EXERCISE:
In the material below, find the line with "C2: none -> 4.7uF (T17, W7)" and the line with "U30: OR (in", then output those two lines and every line between them, exactly.

#### RECORDS SUPPLIED ####

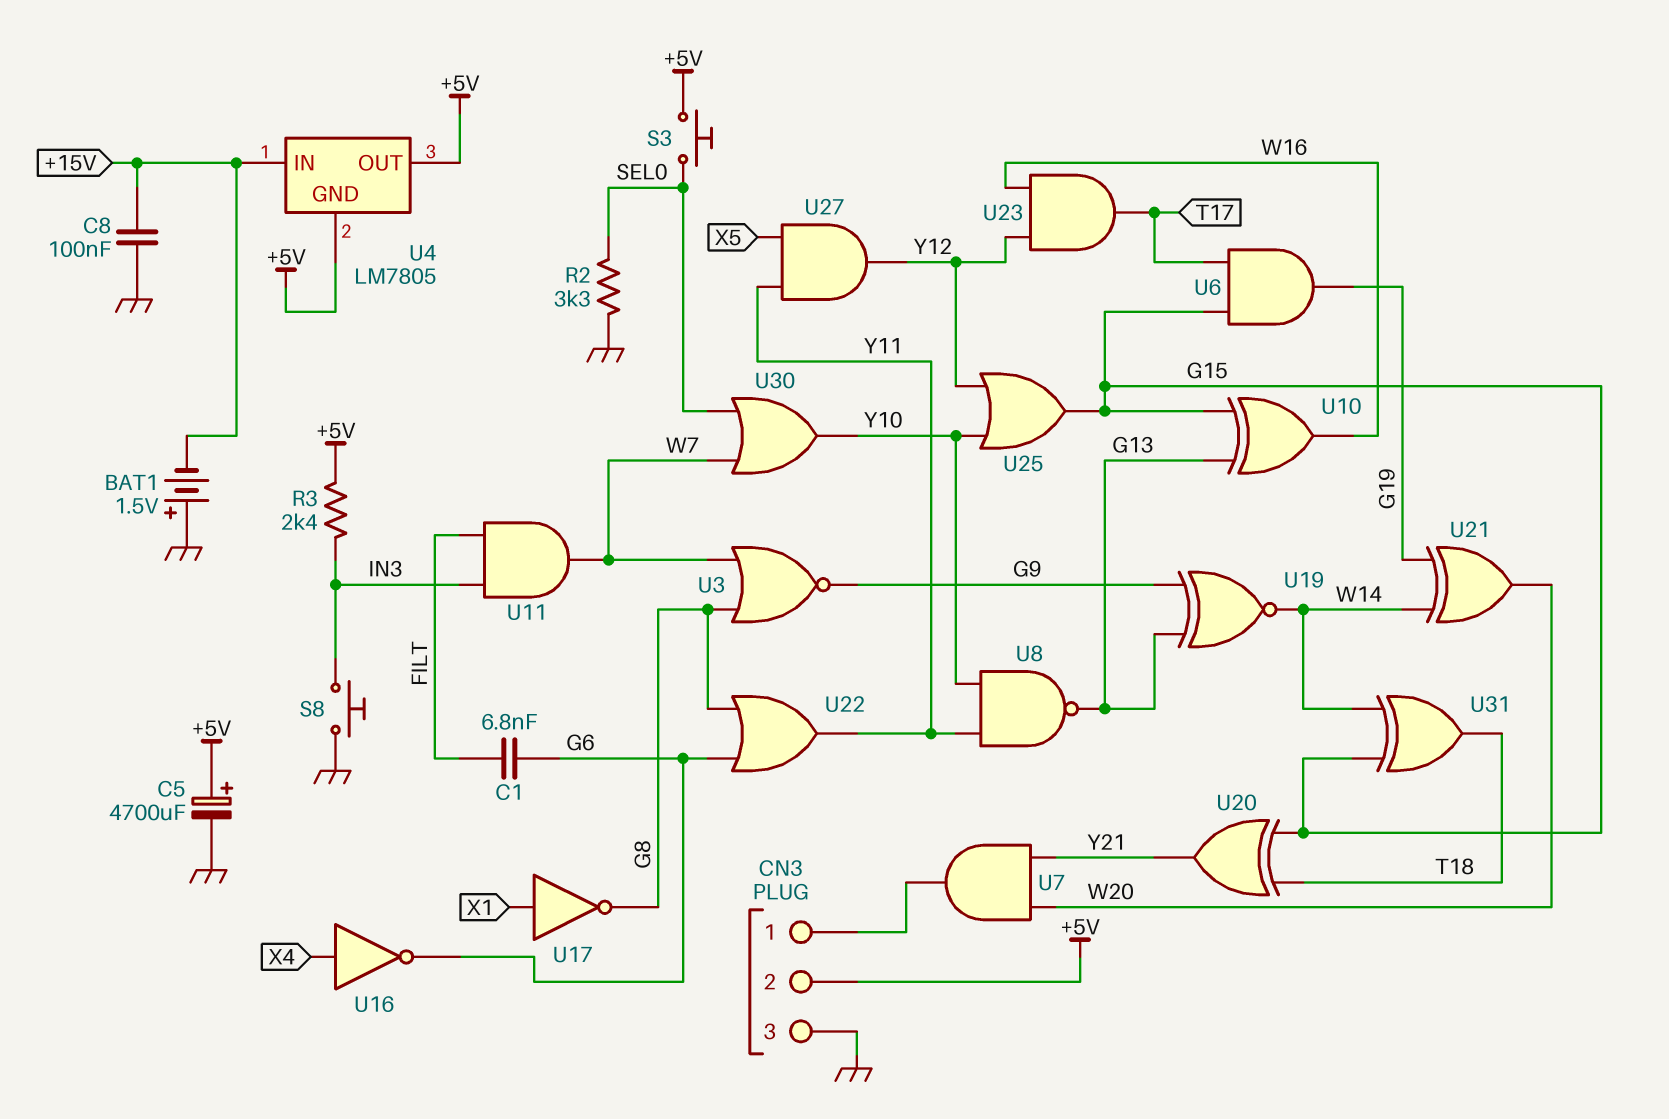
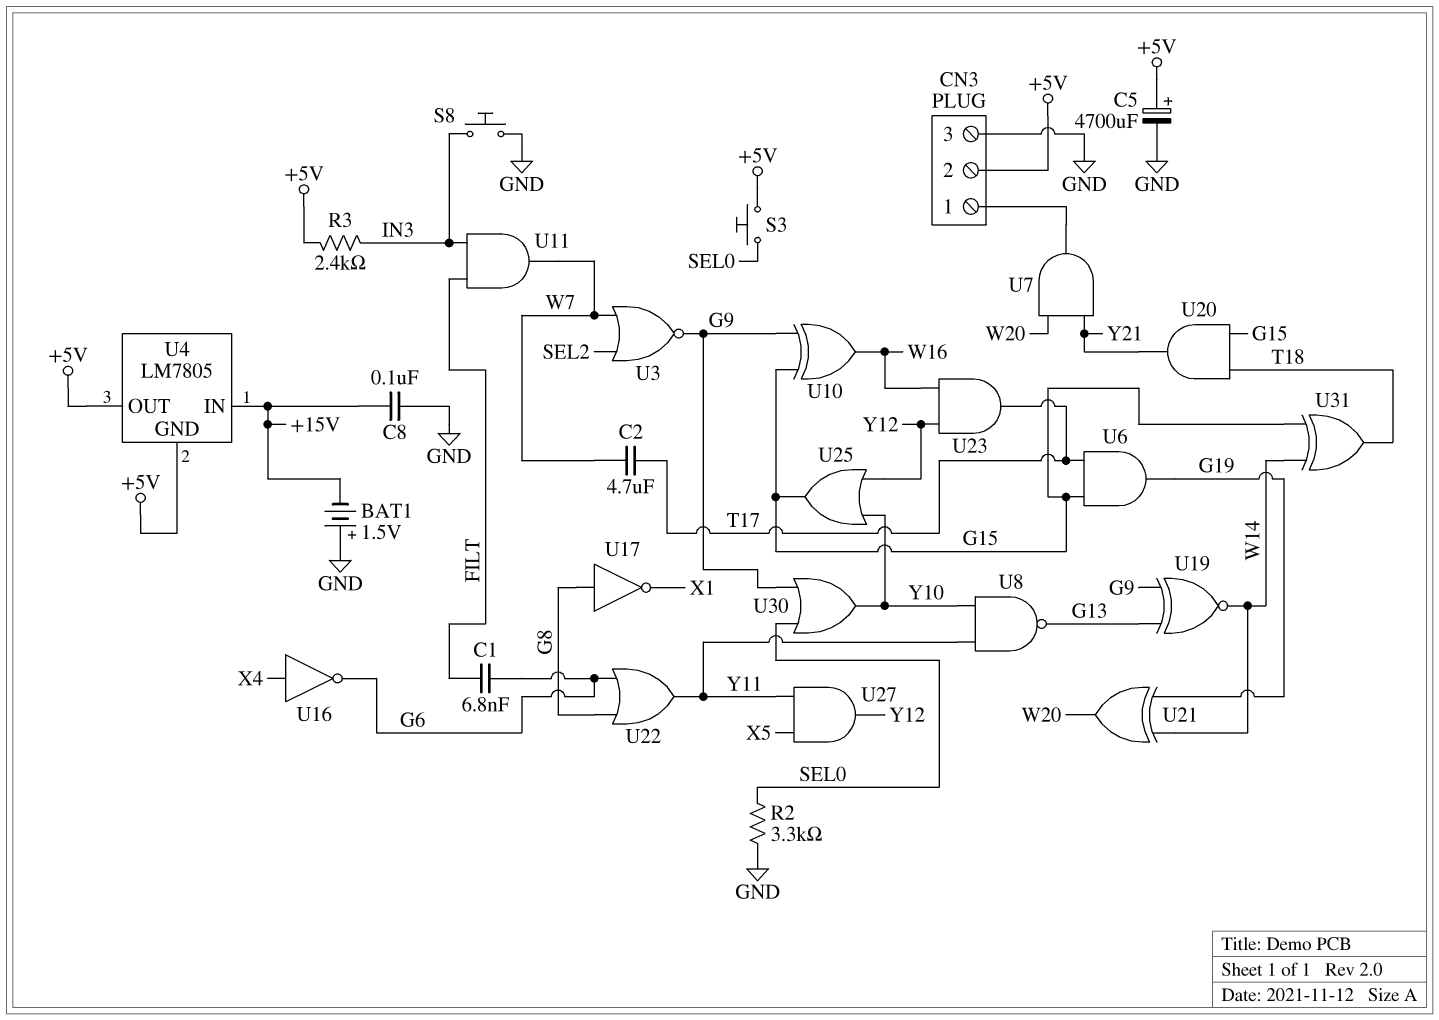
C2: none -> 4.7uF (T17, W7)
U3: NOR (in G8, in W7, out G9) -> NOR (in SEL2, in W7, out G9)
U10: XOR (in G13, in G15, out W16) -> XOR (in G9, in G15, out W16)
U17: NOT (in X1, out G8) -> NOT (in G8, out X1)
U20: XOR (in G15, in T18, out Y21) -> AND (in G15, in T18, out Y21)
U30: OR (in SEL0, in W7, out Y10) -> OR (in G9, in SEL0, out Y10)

####
#### RECORDS SUPPLIED ####

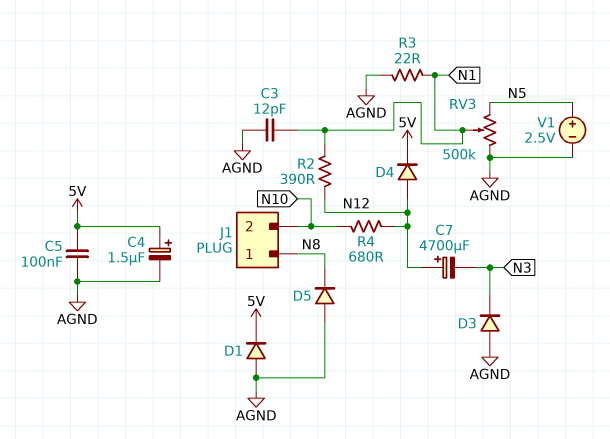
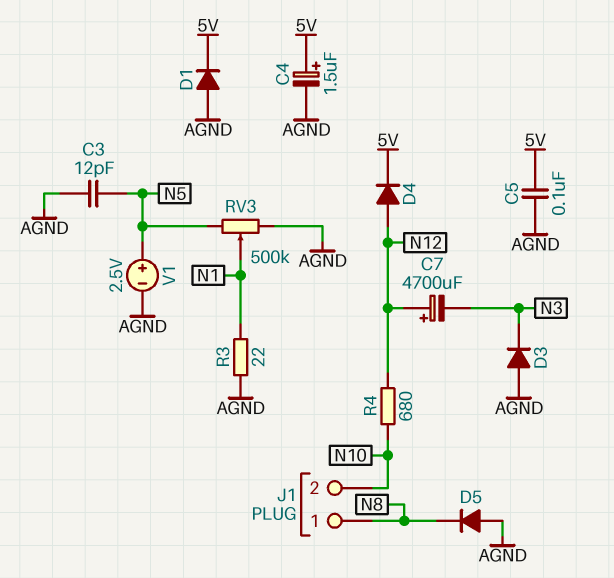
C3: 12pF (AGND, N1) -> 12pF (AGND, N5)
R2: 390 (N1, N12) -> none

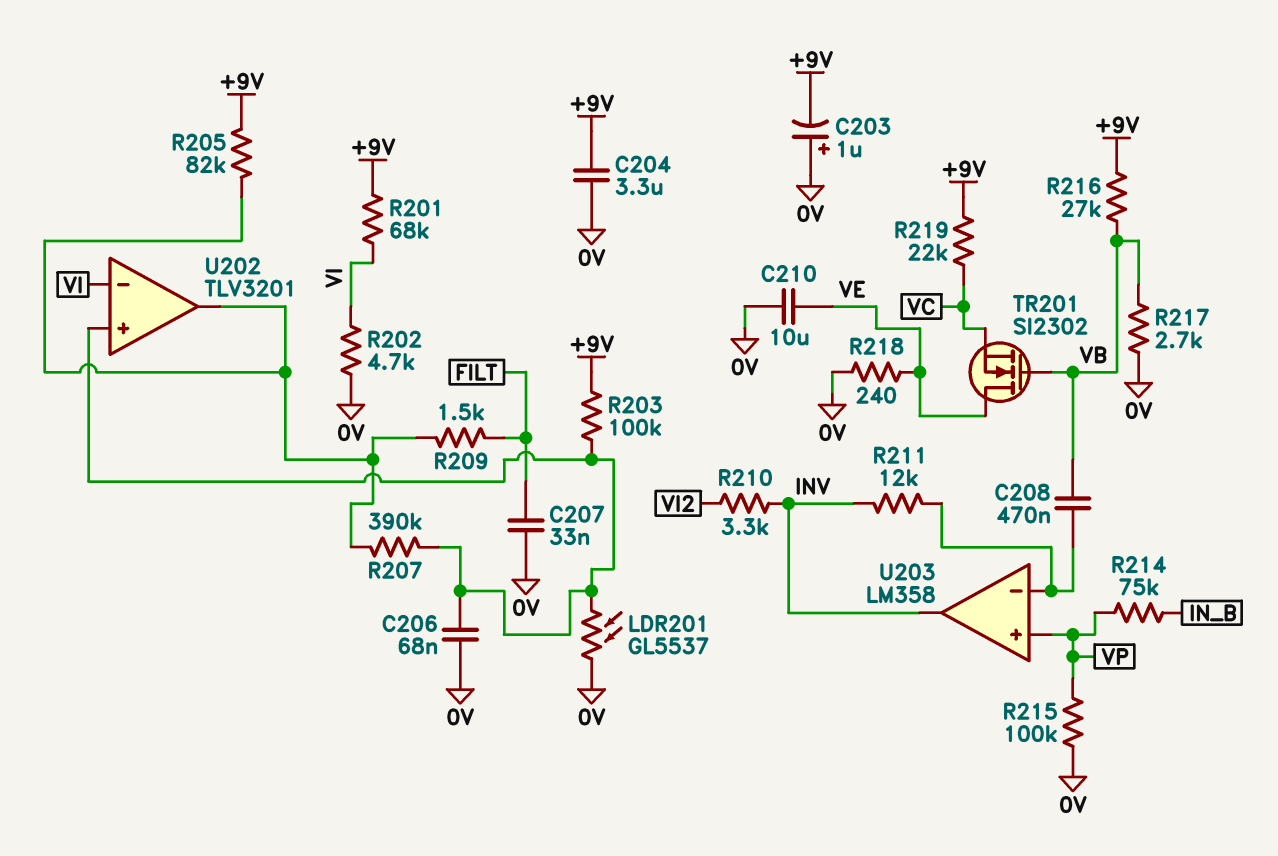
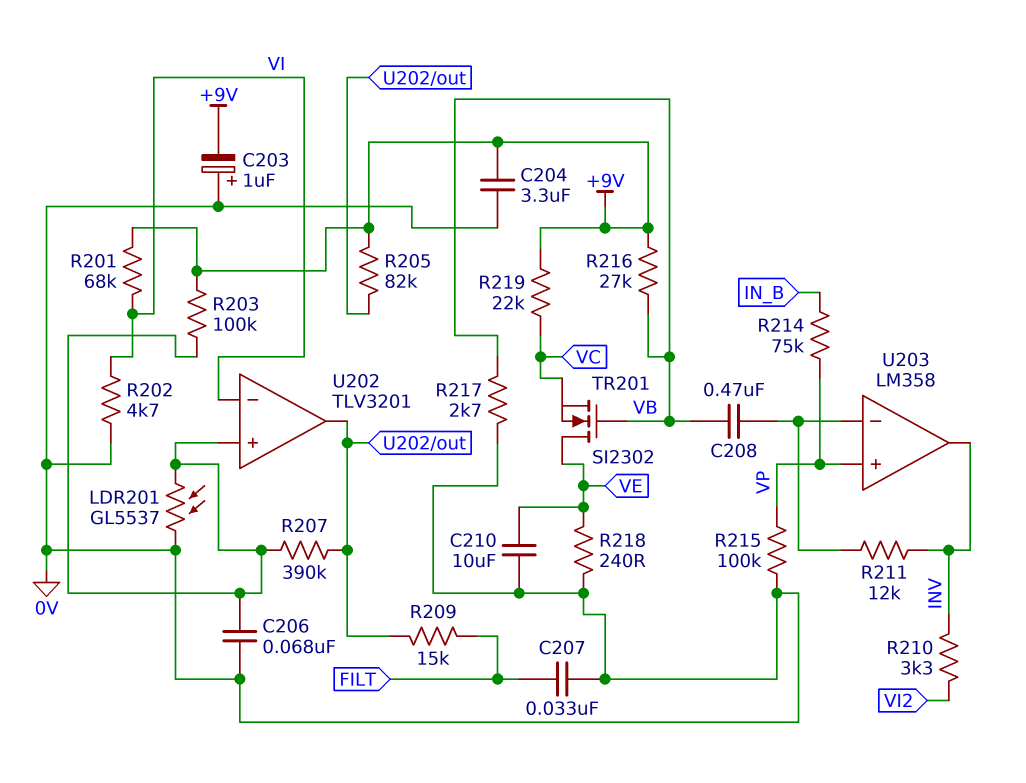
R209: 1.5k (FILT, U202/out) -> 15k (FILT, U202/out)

####
#### RECORDS SUPPLIED ####

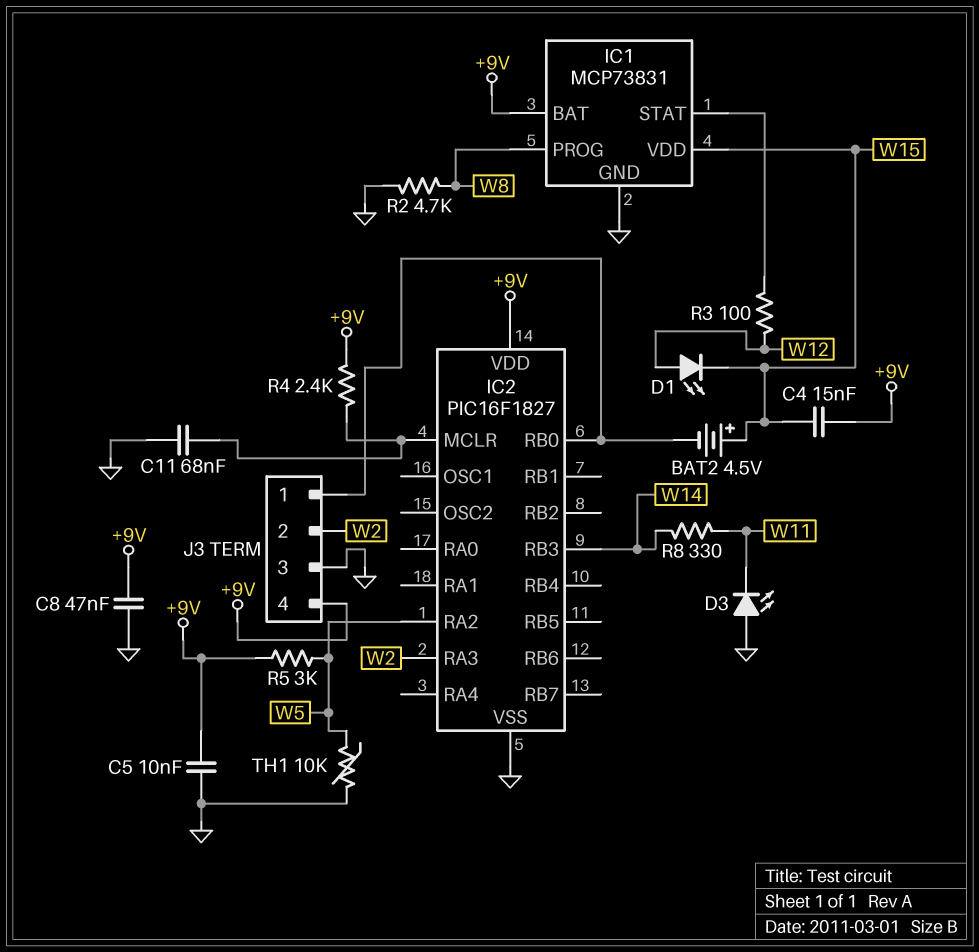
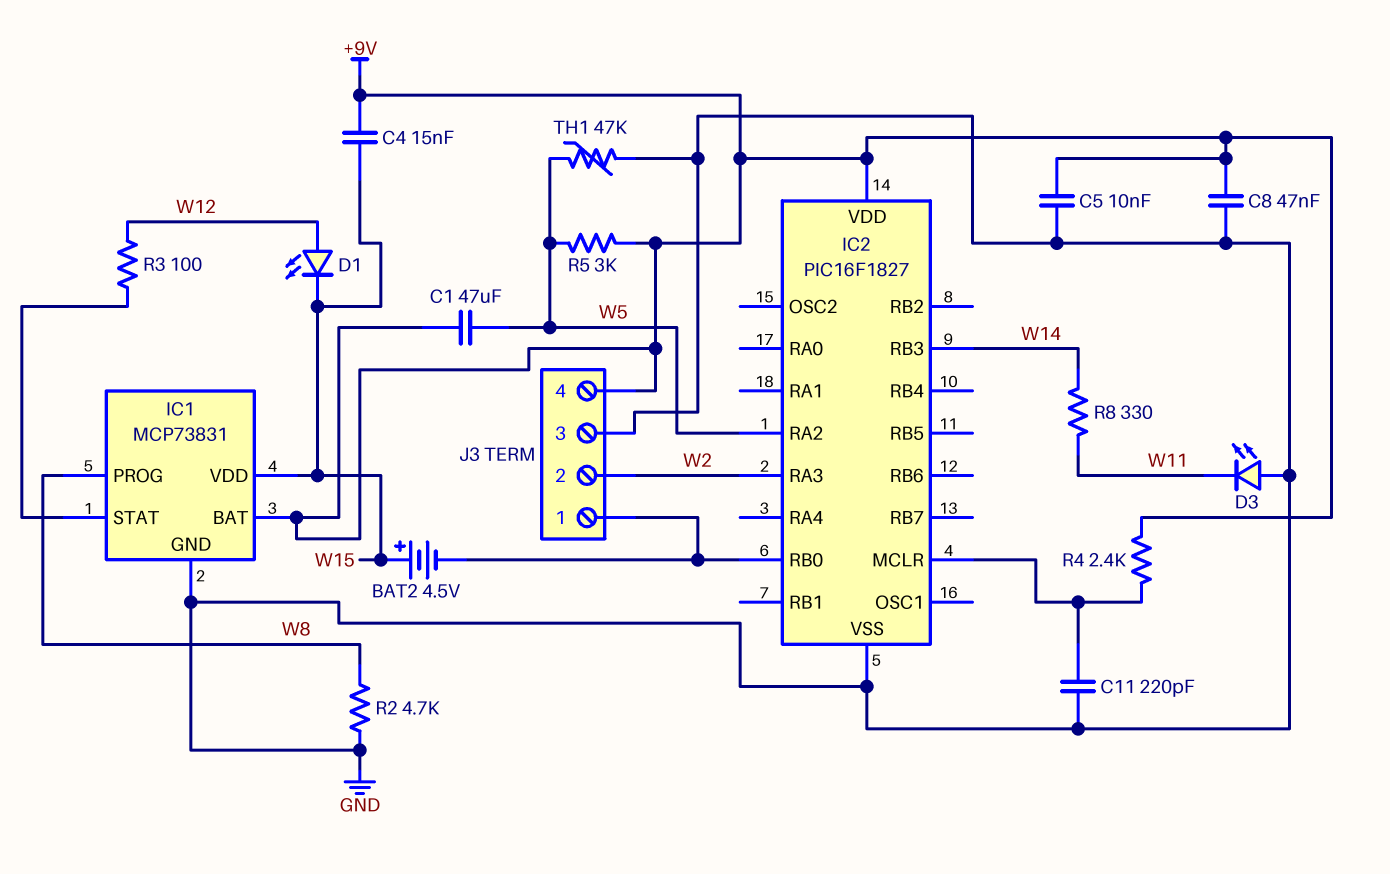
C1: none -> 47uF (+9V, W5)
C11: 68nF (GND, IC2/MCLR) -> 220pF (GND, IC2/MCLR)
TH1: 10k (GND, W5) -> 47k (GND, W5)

####

EXERCISE RESPONSE:
C2: none -> 4.7uF (T17, W7)
U3: NOR (in G8, in W7, out G9) -> NOR (in SEL2, in W7, out G9)
U10: XOR (in G13, in G15, out W16) -> XOR (in G9, in G15, out W16)
U17: NOT (in X1, out G8) -> NOT (in G8, out X1)
U20: XOR (in G15, in T18, out Y21) -> AND (in G15, in T18, out Y21)
U30: OR (in SEL0, in W7, out Y10) -> OR (in G9, in SEL0, out Y10)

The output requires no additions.